**Work order**:
The records below are to be set down word for word, with every picture left out.
[[ Given information open ]]
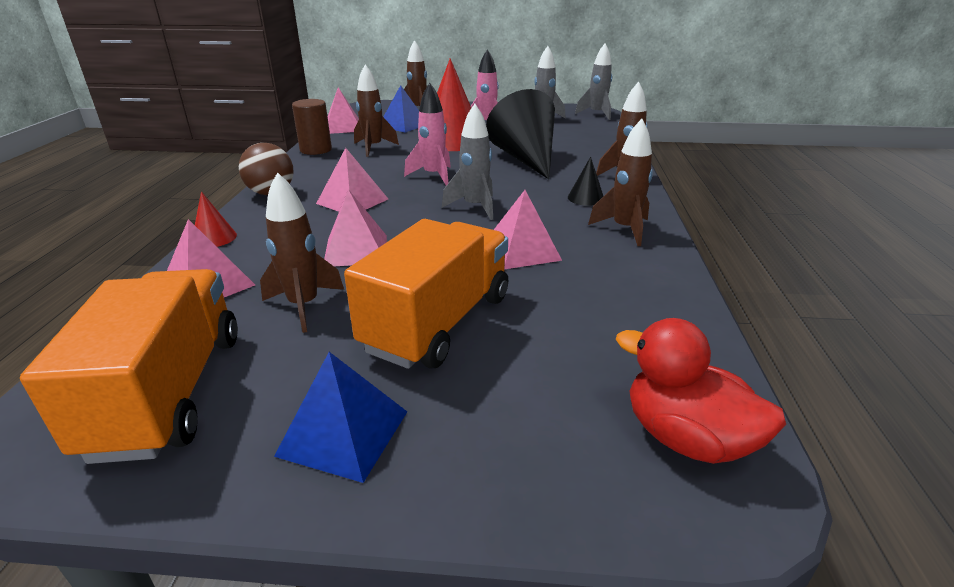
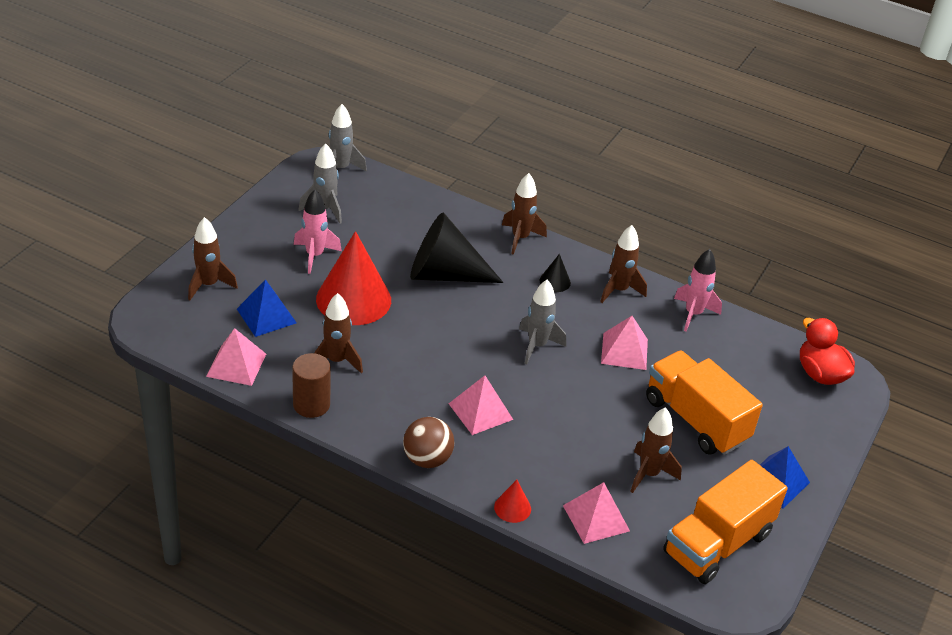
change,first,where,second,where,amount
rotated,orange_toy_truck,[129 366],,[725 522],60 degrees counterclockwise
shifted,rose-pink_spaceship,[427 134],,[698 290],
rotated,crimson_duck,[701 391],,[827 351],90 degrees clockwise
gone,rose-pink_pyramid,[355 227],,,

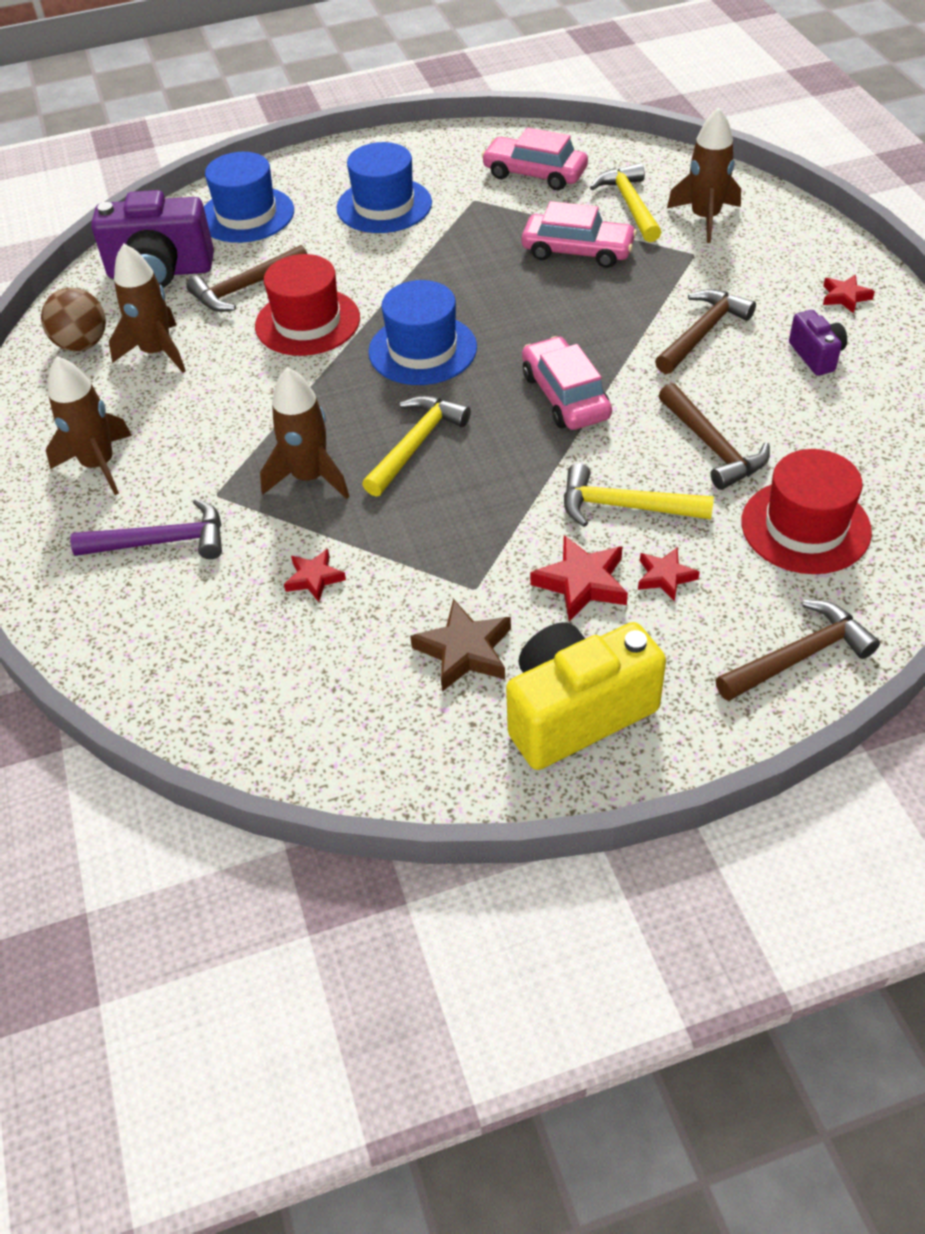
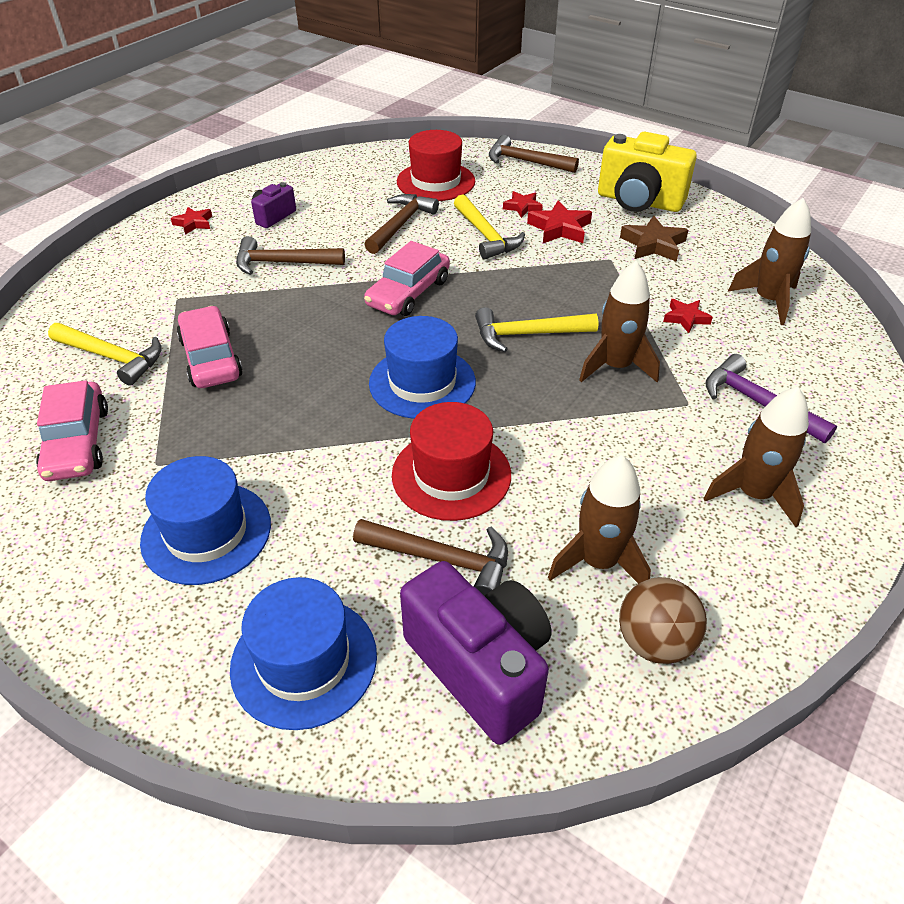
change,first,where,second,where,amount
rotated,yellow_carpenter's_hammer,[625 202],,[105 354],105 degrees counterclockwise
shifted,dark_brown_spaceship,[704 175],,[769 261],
[[ Given information closed ]]
**Answer to this exercise**:
change,first,where,second,where,amount
rotated,orange_toy_truck,[129 366],,[725 522],60 degrees counterclockwise
shifted,rose-pink_spaceship,[427 134],,[698 290],
rotated,crimson_duck,[701 391],,[827 351],90 degrees clockwise
gone,rose-pink_pyramid,[355 227],,,

change,first,where,second,where,amount
rotated,yellow_carpenter's_hammer,[625 202],,[105 354],105 degrees counterclockwise
shifted,dark_brown_spaceship,[704 175],,[769 261],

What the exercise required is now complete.